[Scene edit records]
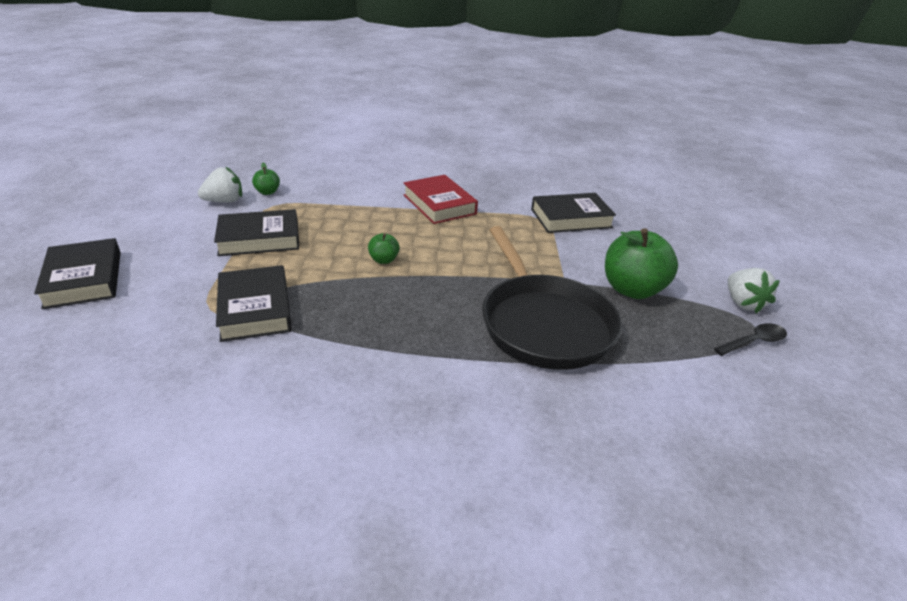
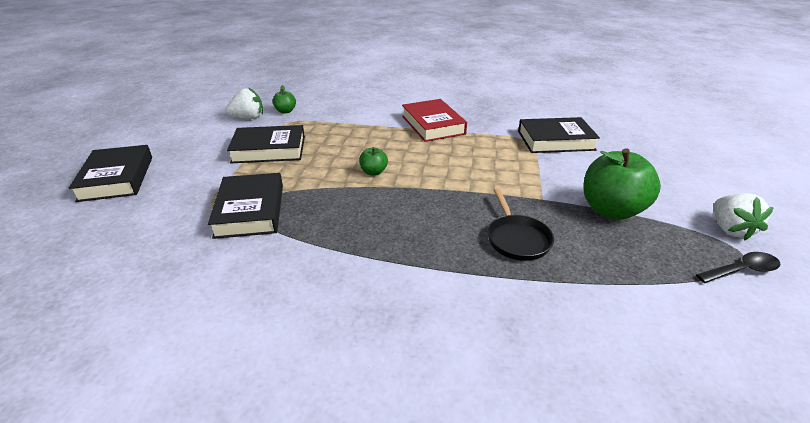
camera: 10 degrees right, 0 degrees up
(543, 323) = (517, 239): black pan -> black pan, size x0.49

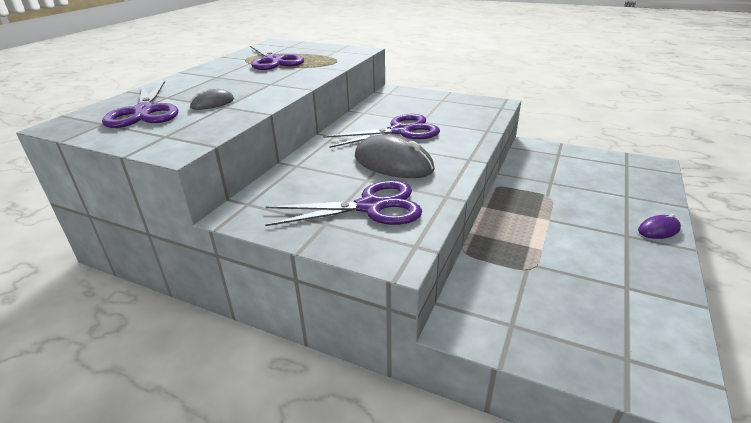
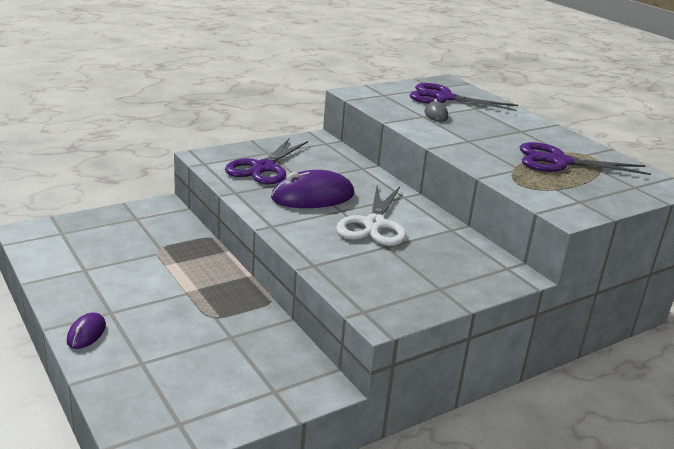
camera: 120 degrees right, 5 degrees down
(393, 163) = (313, 196): grey mouse -> purple mouse
(400, 131) = (374, 225): purple scissors -> white scissors

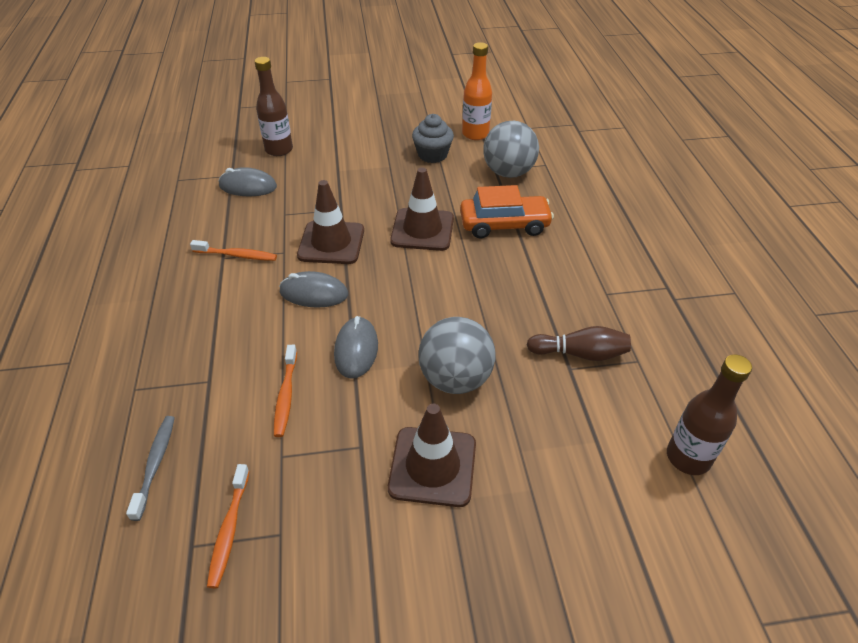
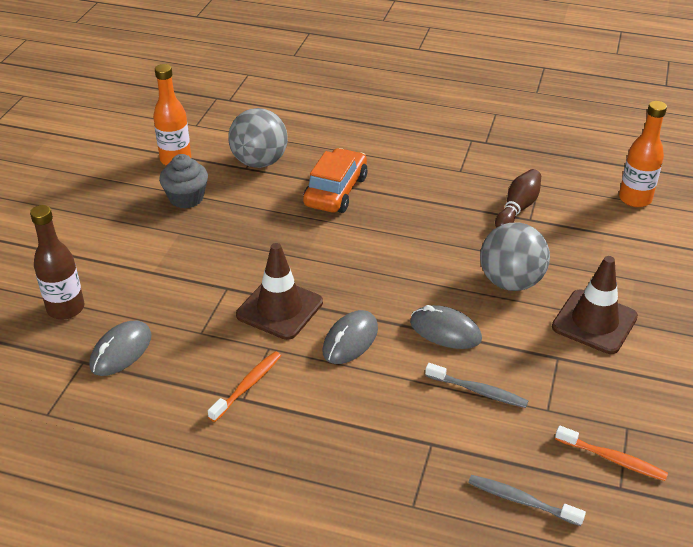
camera: 65 degrees left, 5 degrees down
(286, 395) = (478, 391): orange toothbrush -> grey toothbrush
(422, 230) = (305, 242): brown traffic cone -> none
(688, 457) = (635, 199): brown bottle -> orange bottle

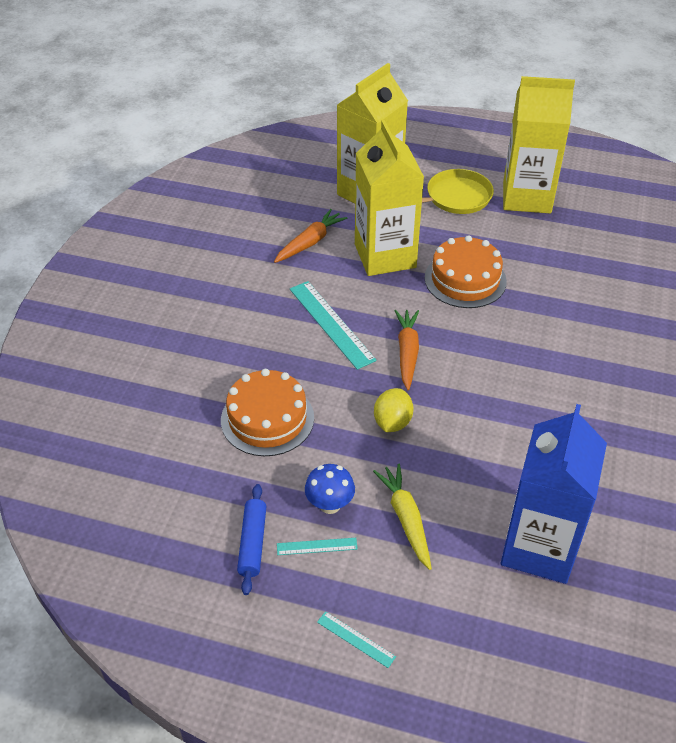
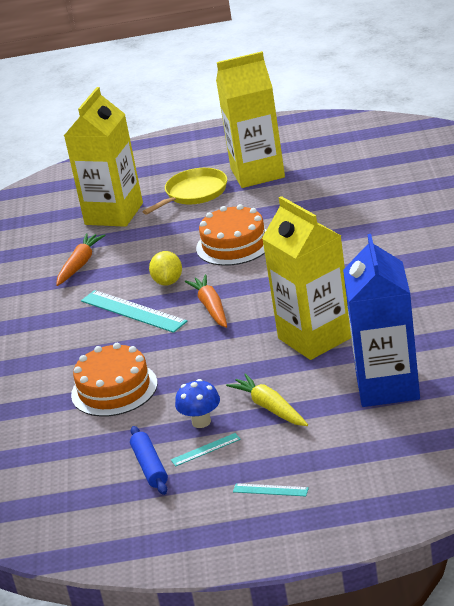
camera: 15 degrees left, 15 degrees down
(385, 256) = (154, 252): yellow carton -> yellow carton (315, 338)
(392, 422) = (224, 354): yellow lemon -> yellow lemon (168, 282)

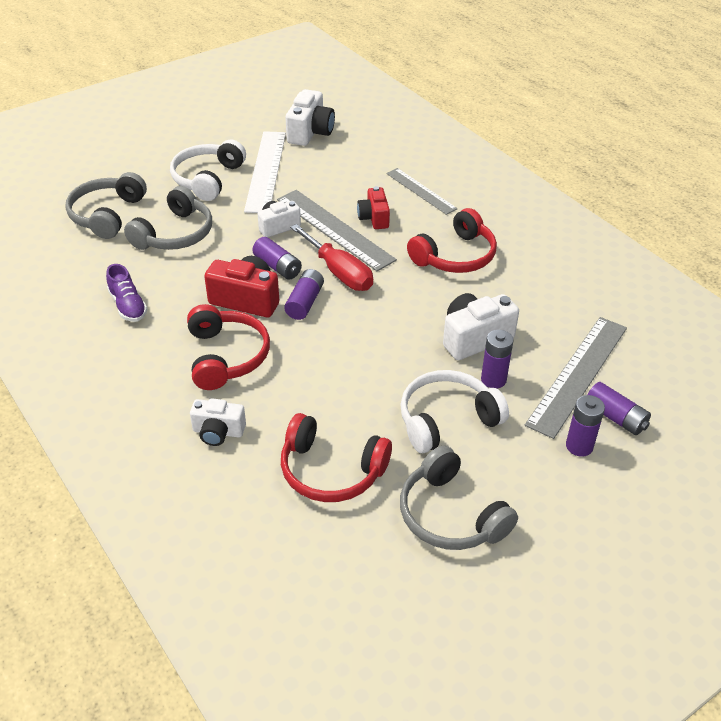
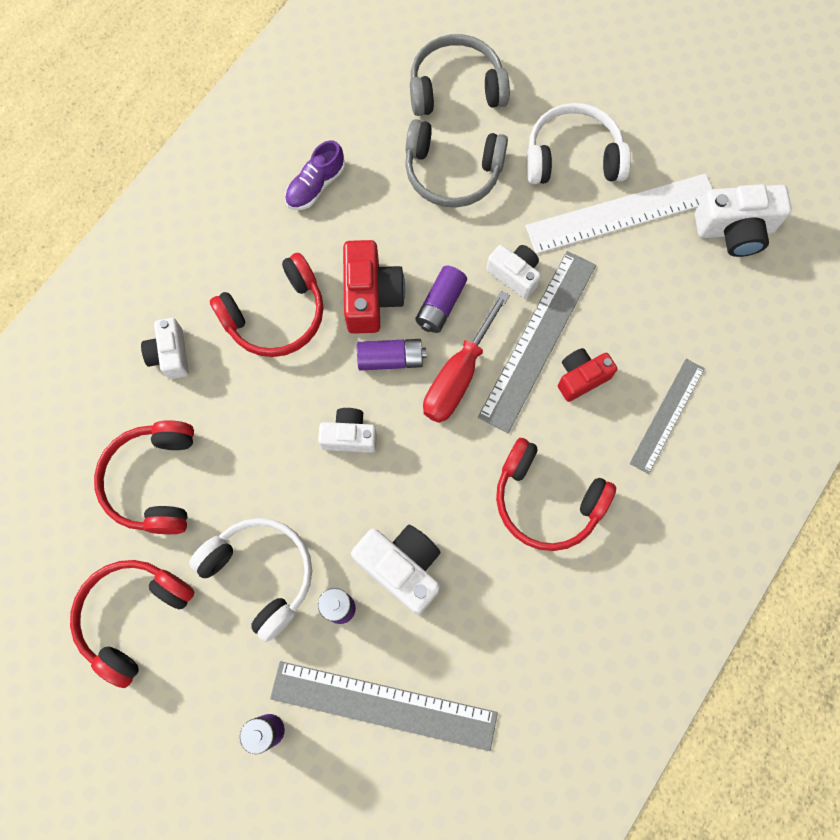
camera: 70 degrees right, 30 degrees up
(355, 340) = (349, 436): none -> white camera
(450, 515) = (133, 616): grey headphones -> red headphones
(615, 417) = (328, 764): purple battery -> none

▶ How to complete this task
Above are entries with pictures among them. Write out exactly the lines from the one containing "(393, 163) = (313, 196): grey" through the one containing "(286, 395) = (478, 391): orange", ends included, and leave those pictures out.

▶ Exercise response
(393, 163) = (313, 196): grey mouse -> purple mouse
(400, 131) = (374, 225): purple scissors -> white scissors

camera: 65 degrees left, 5 degrees down
(286, 395) = (478, 391): orange toothbrush -> grey toothbrush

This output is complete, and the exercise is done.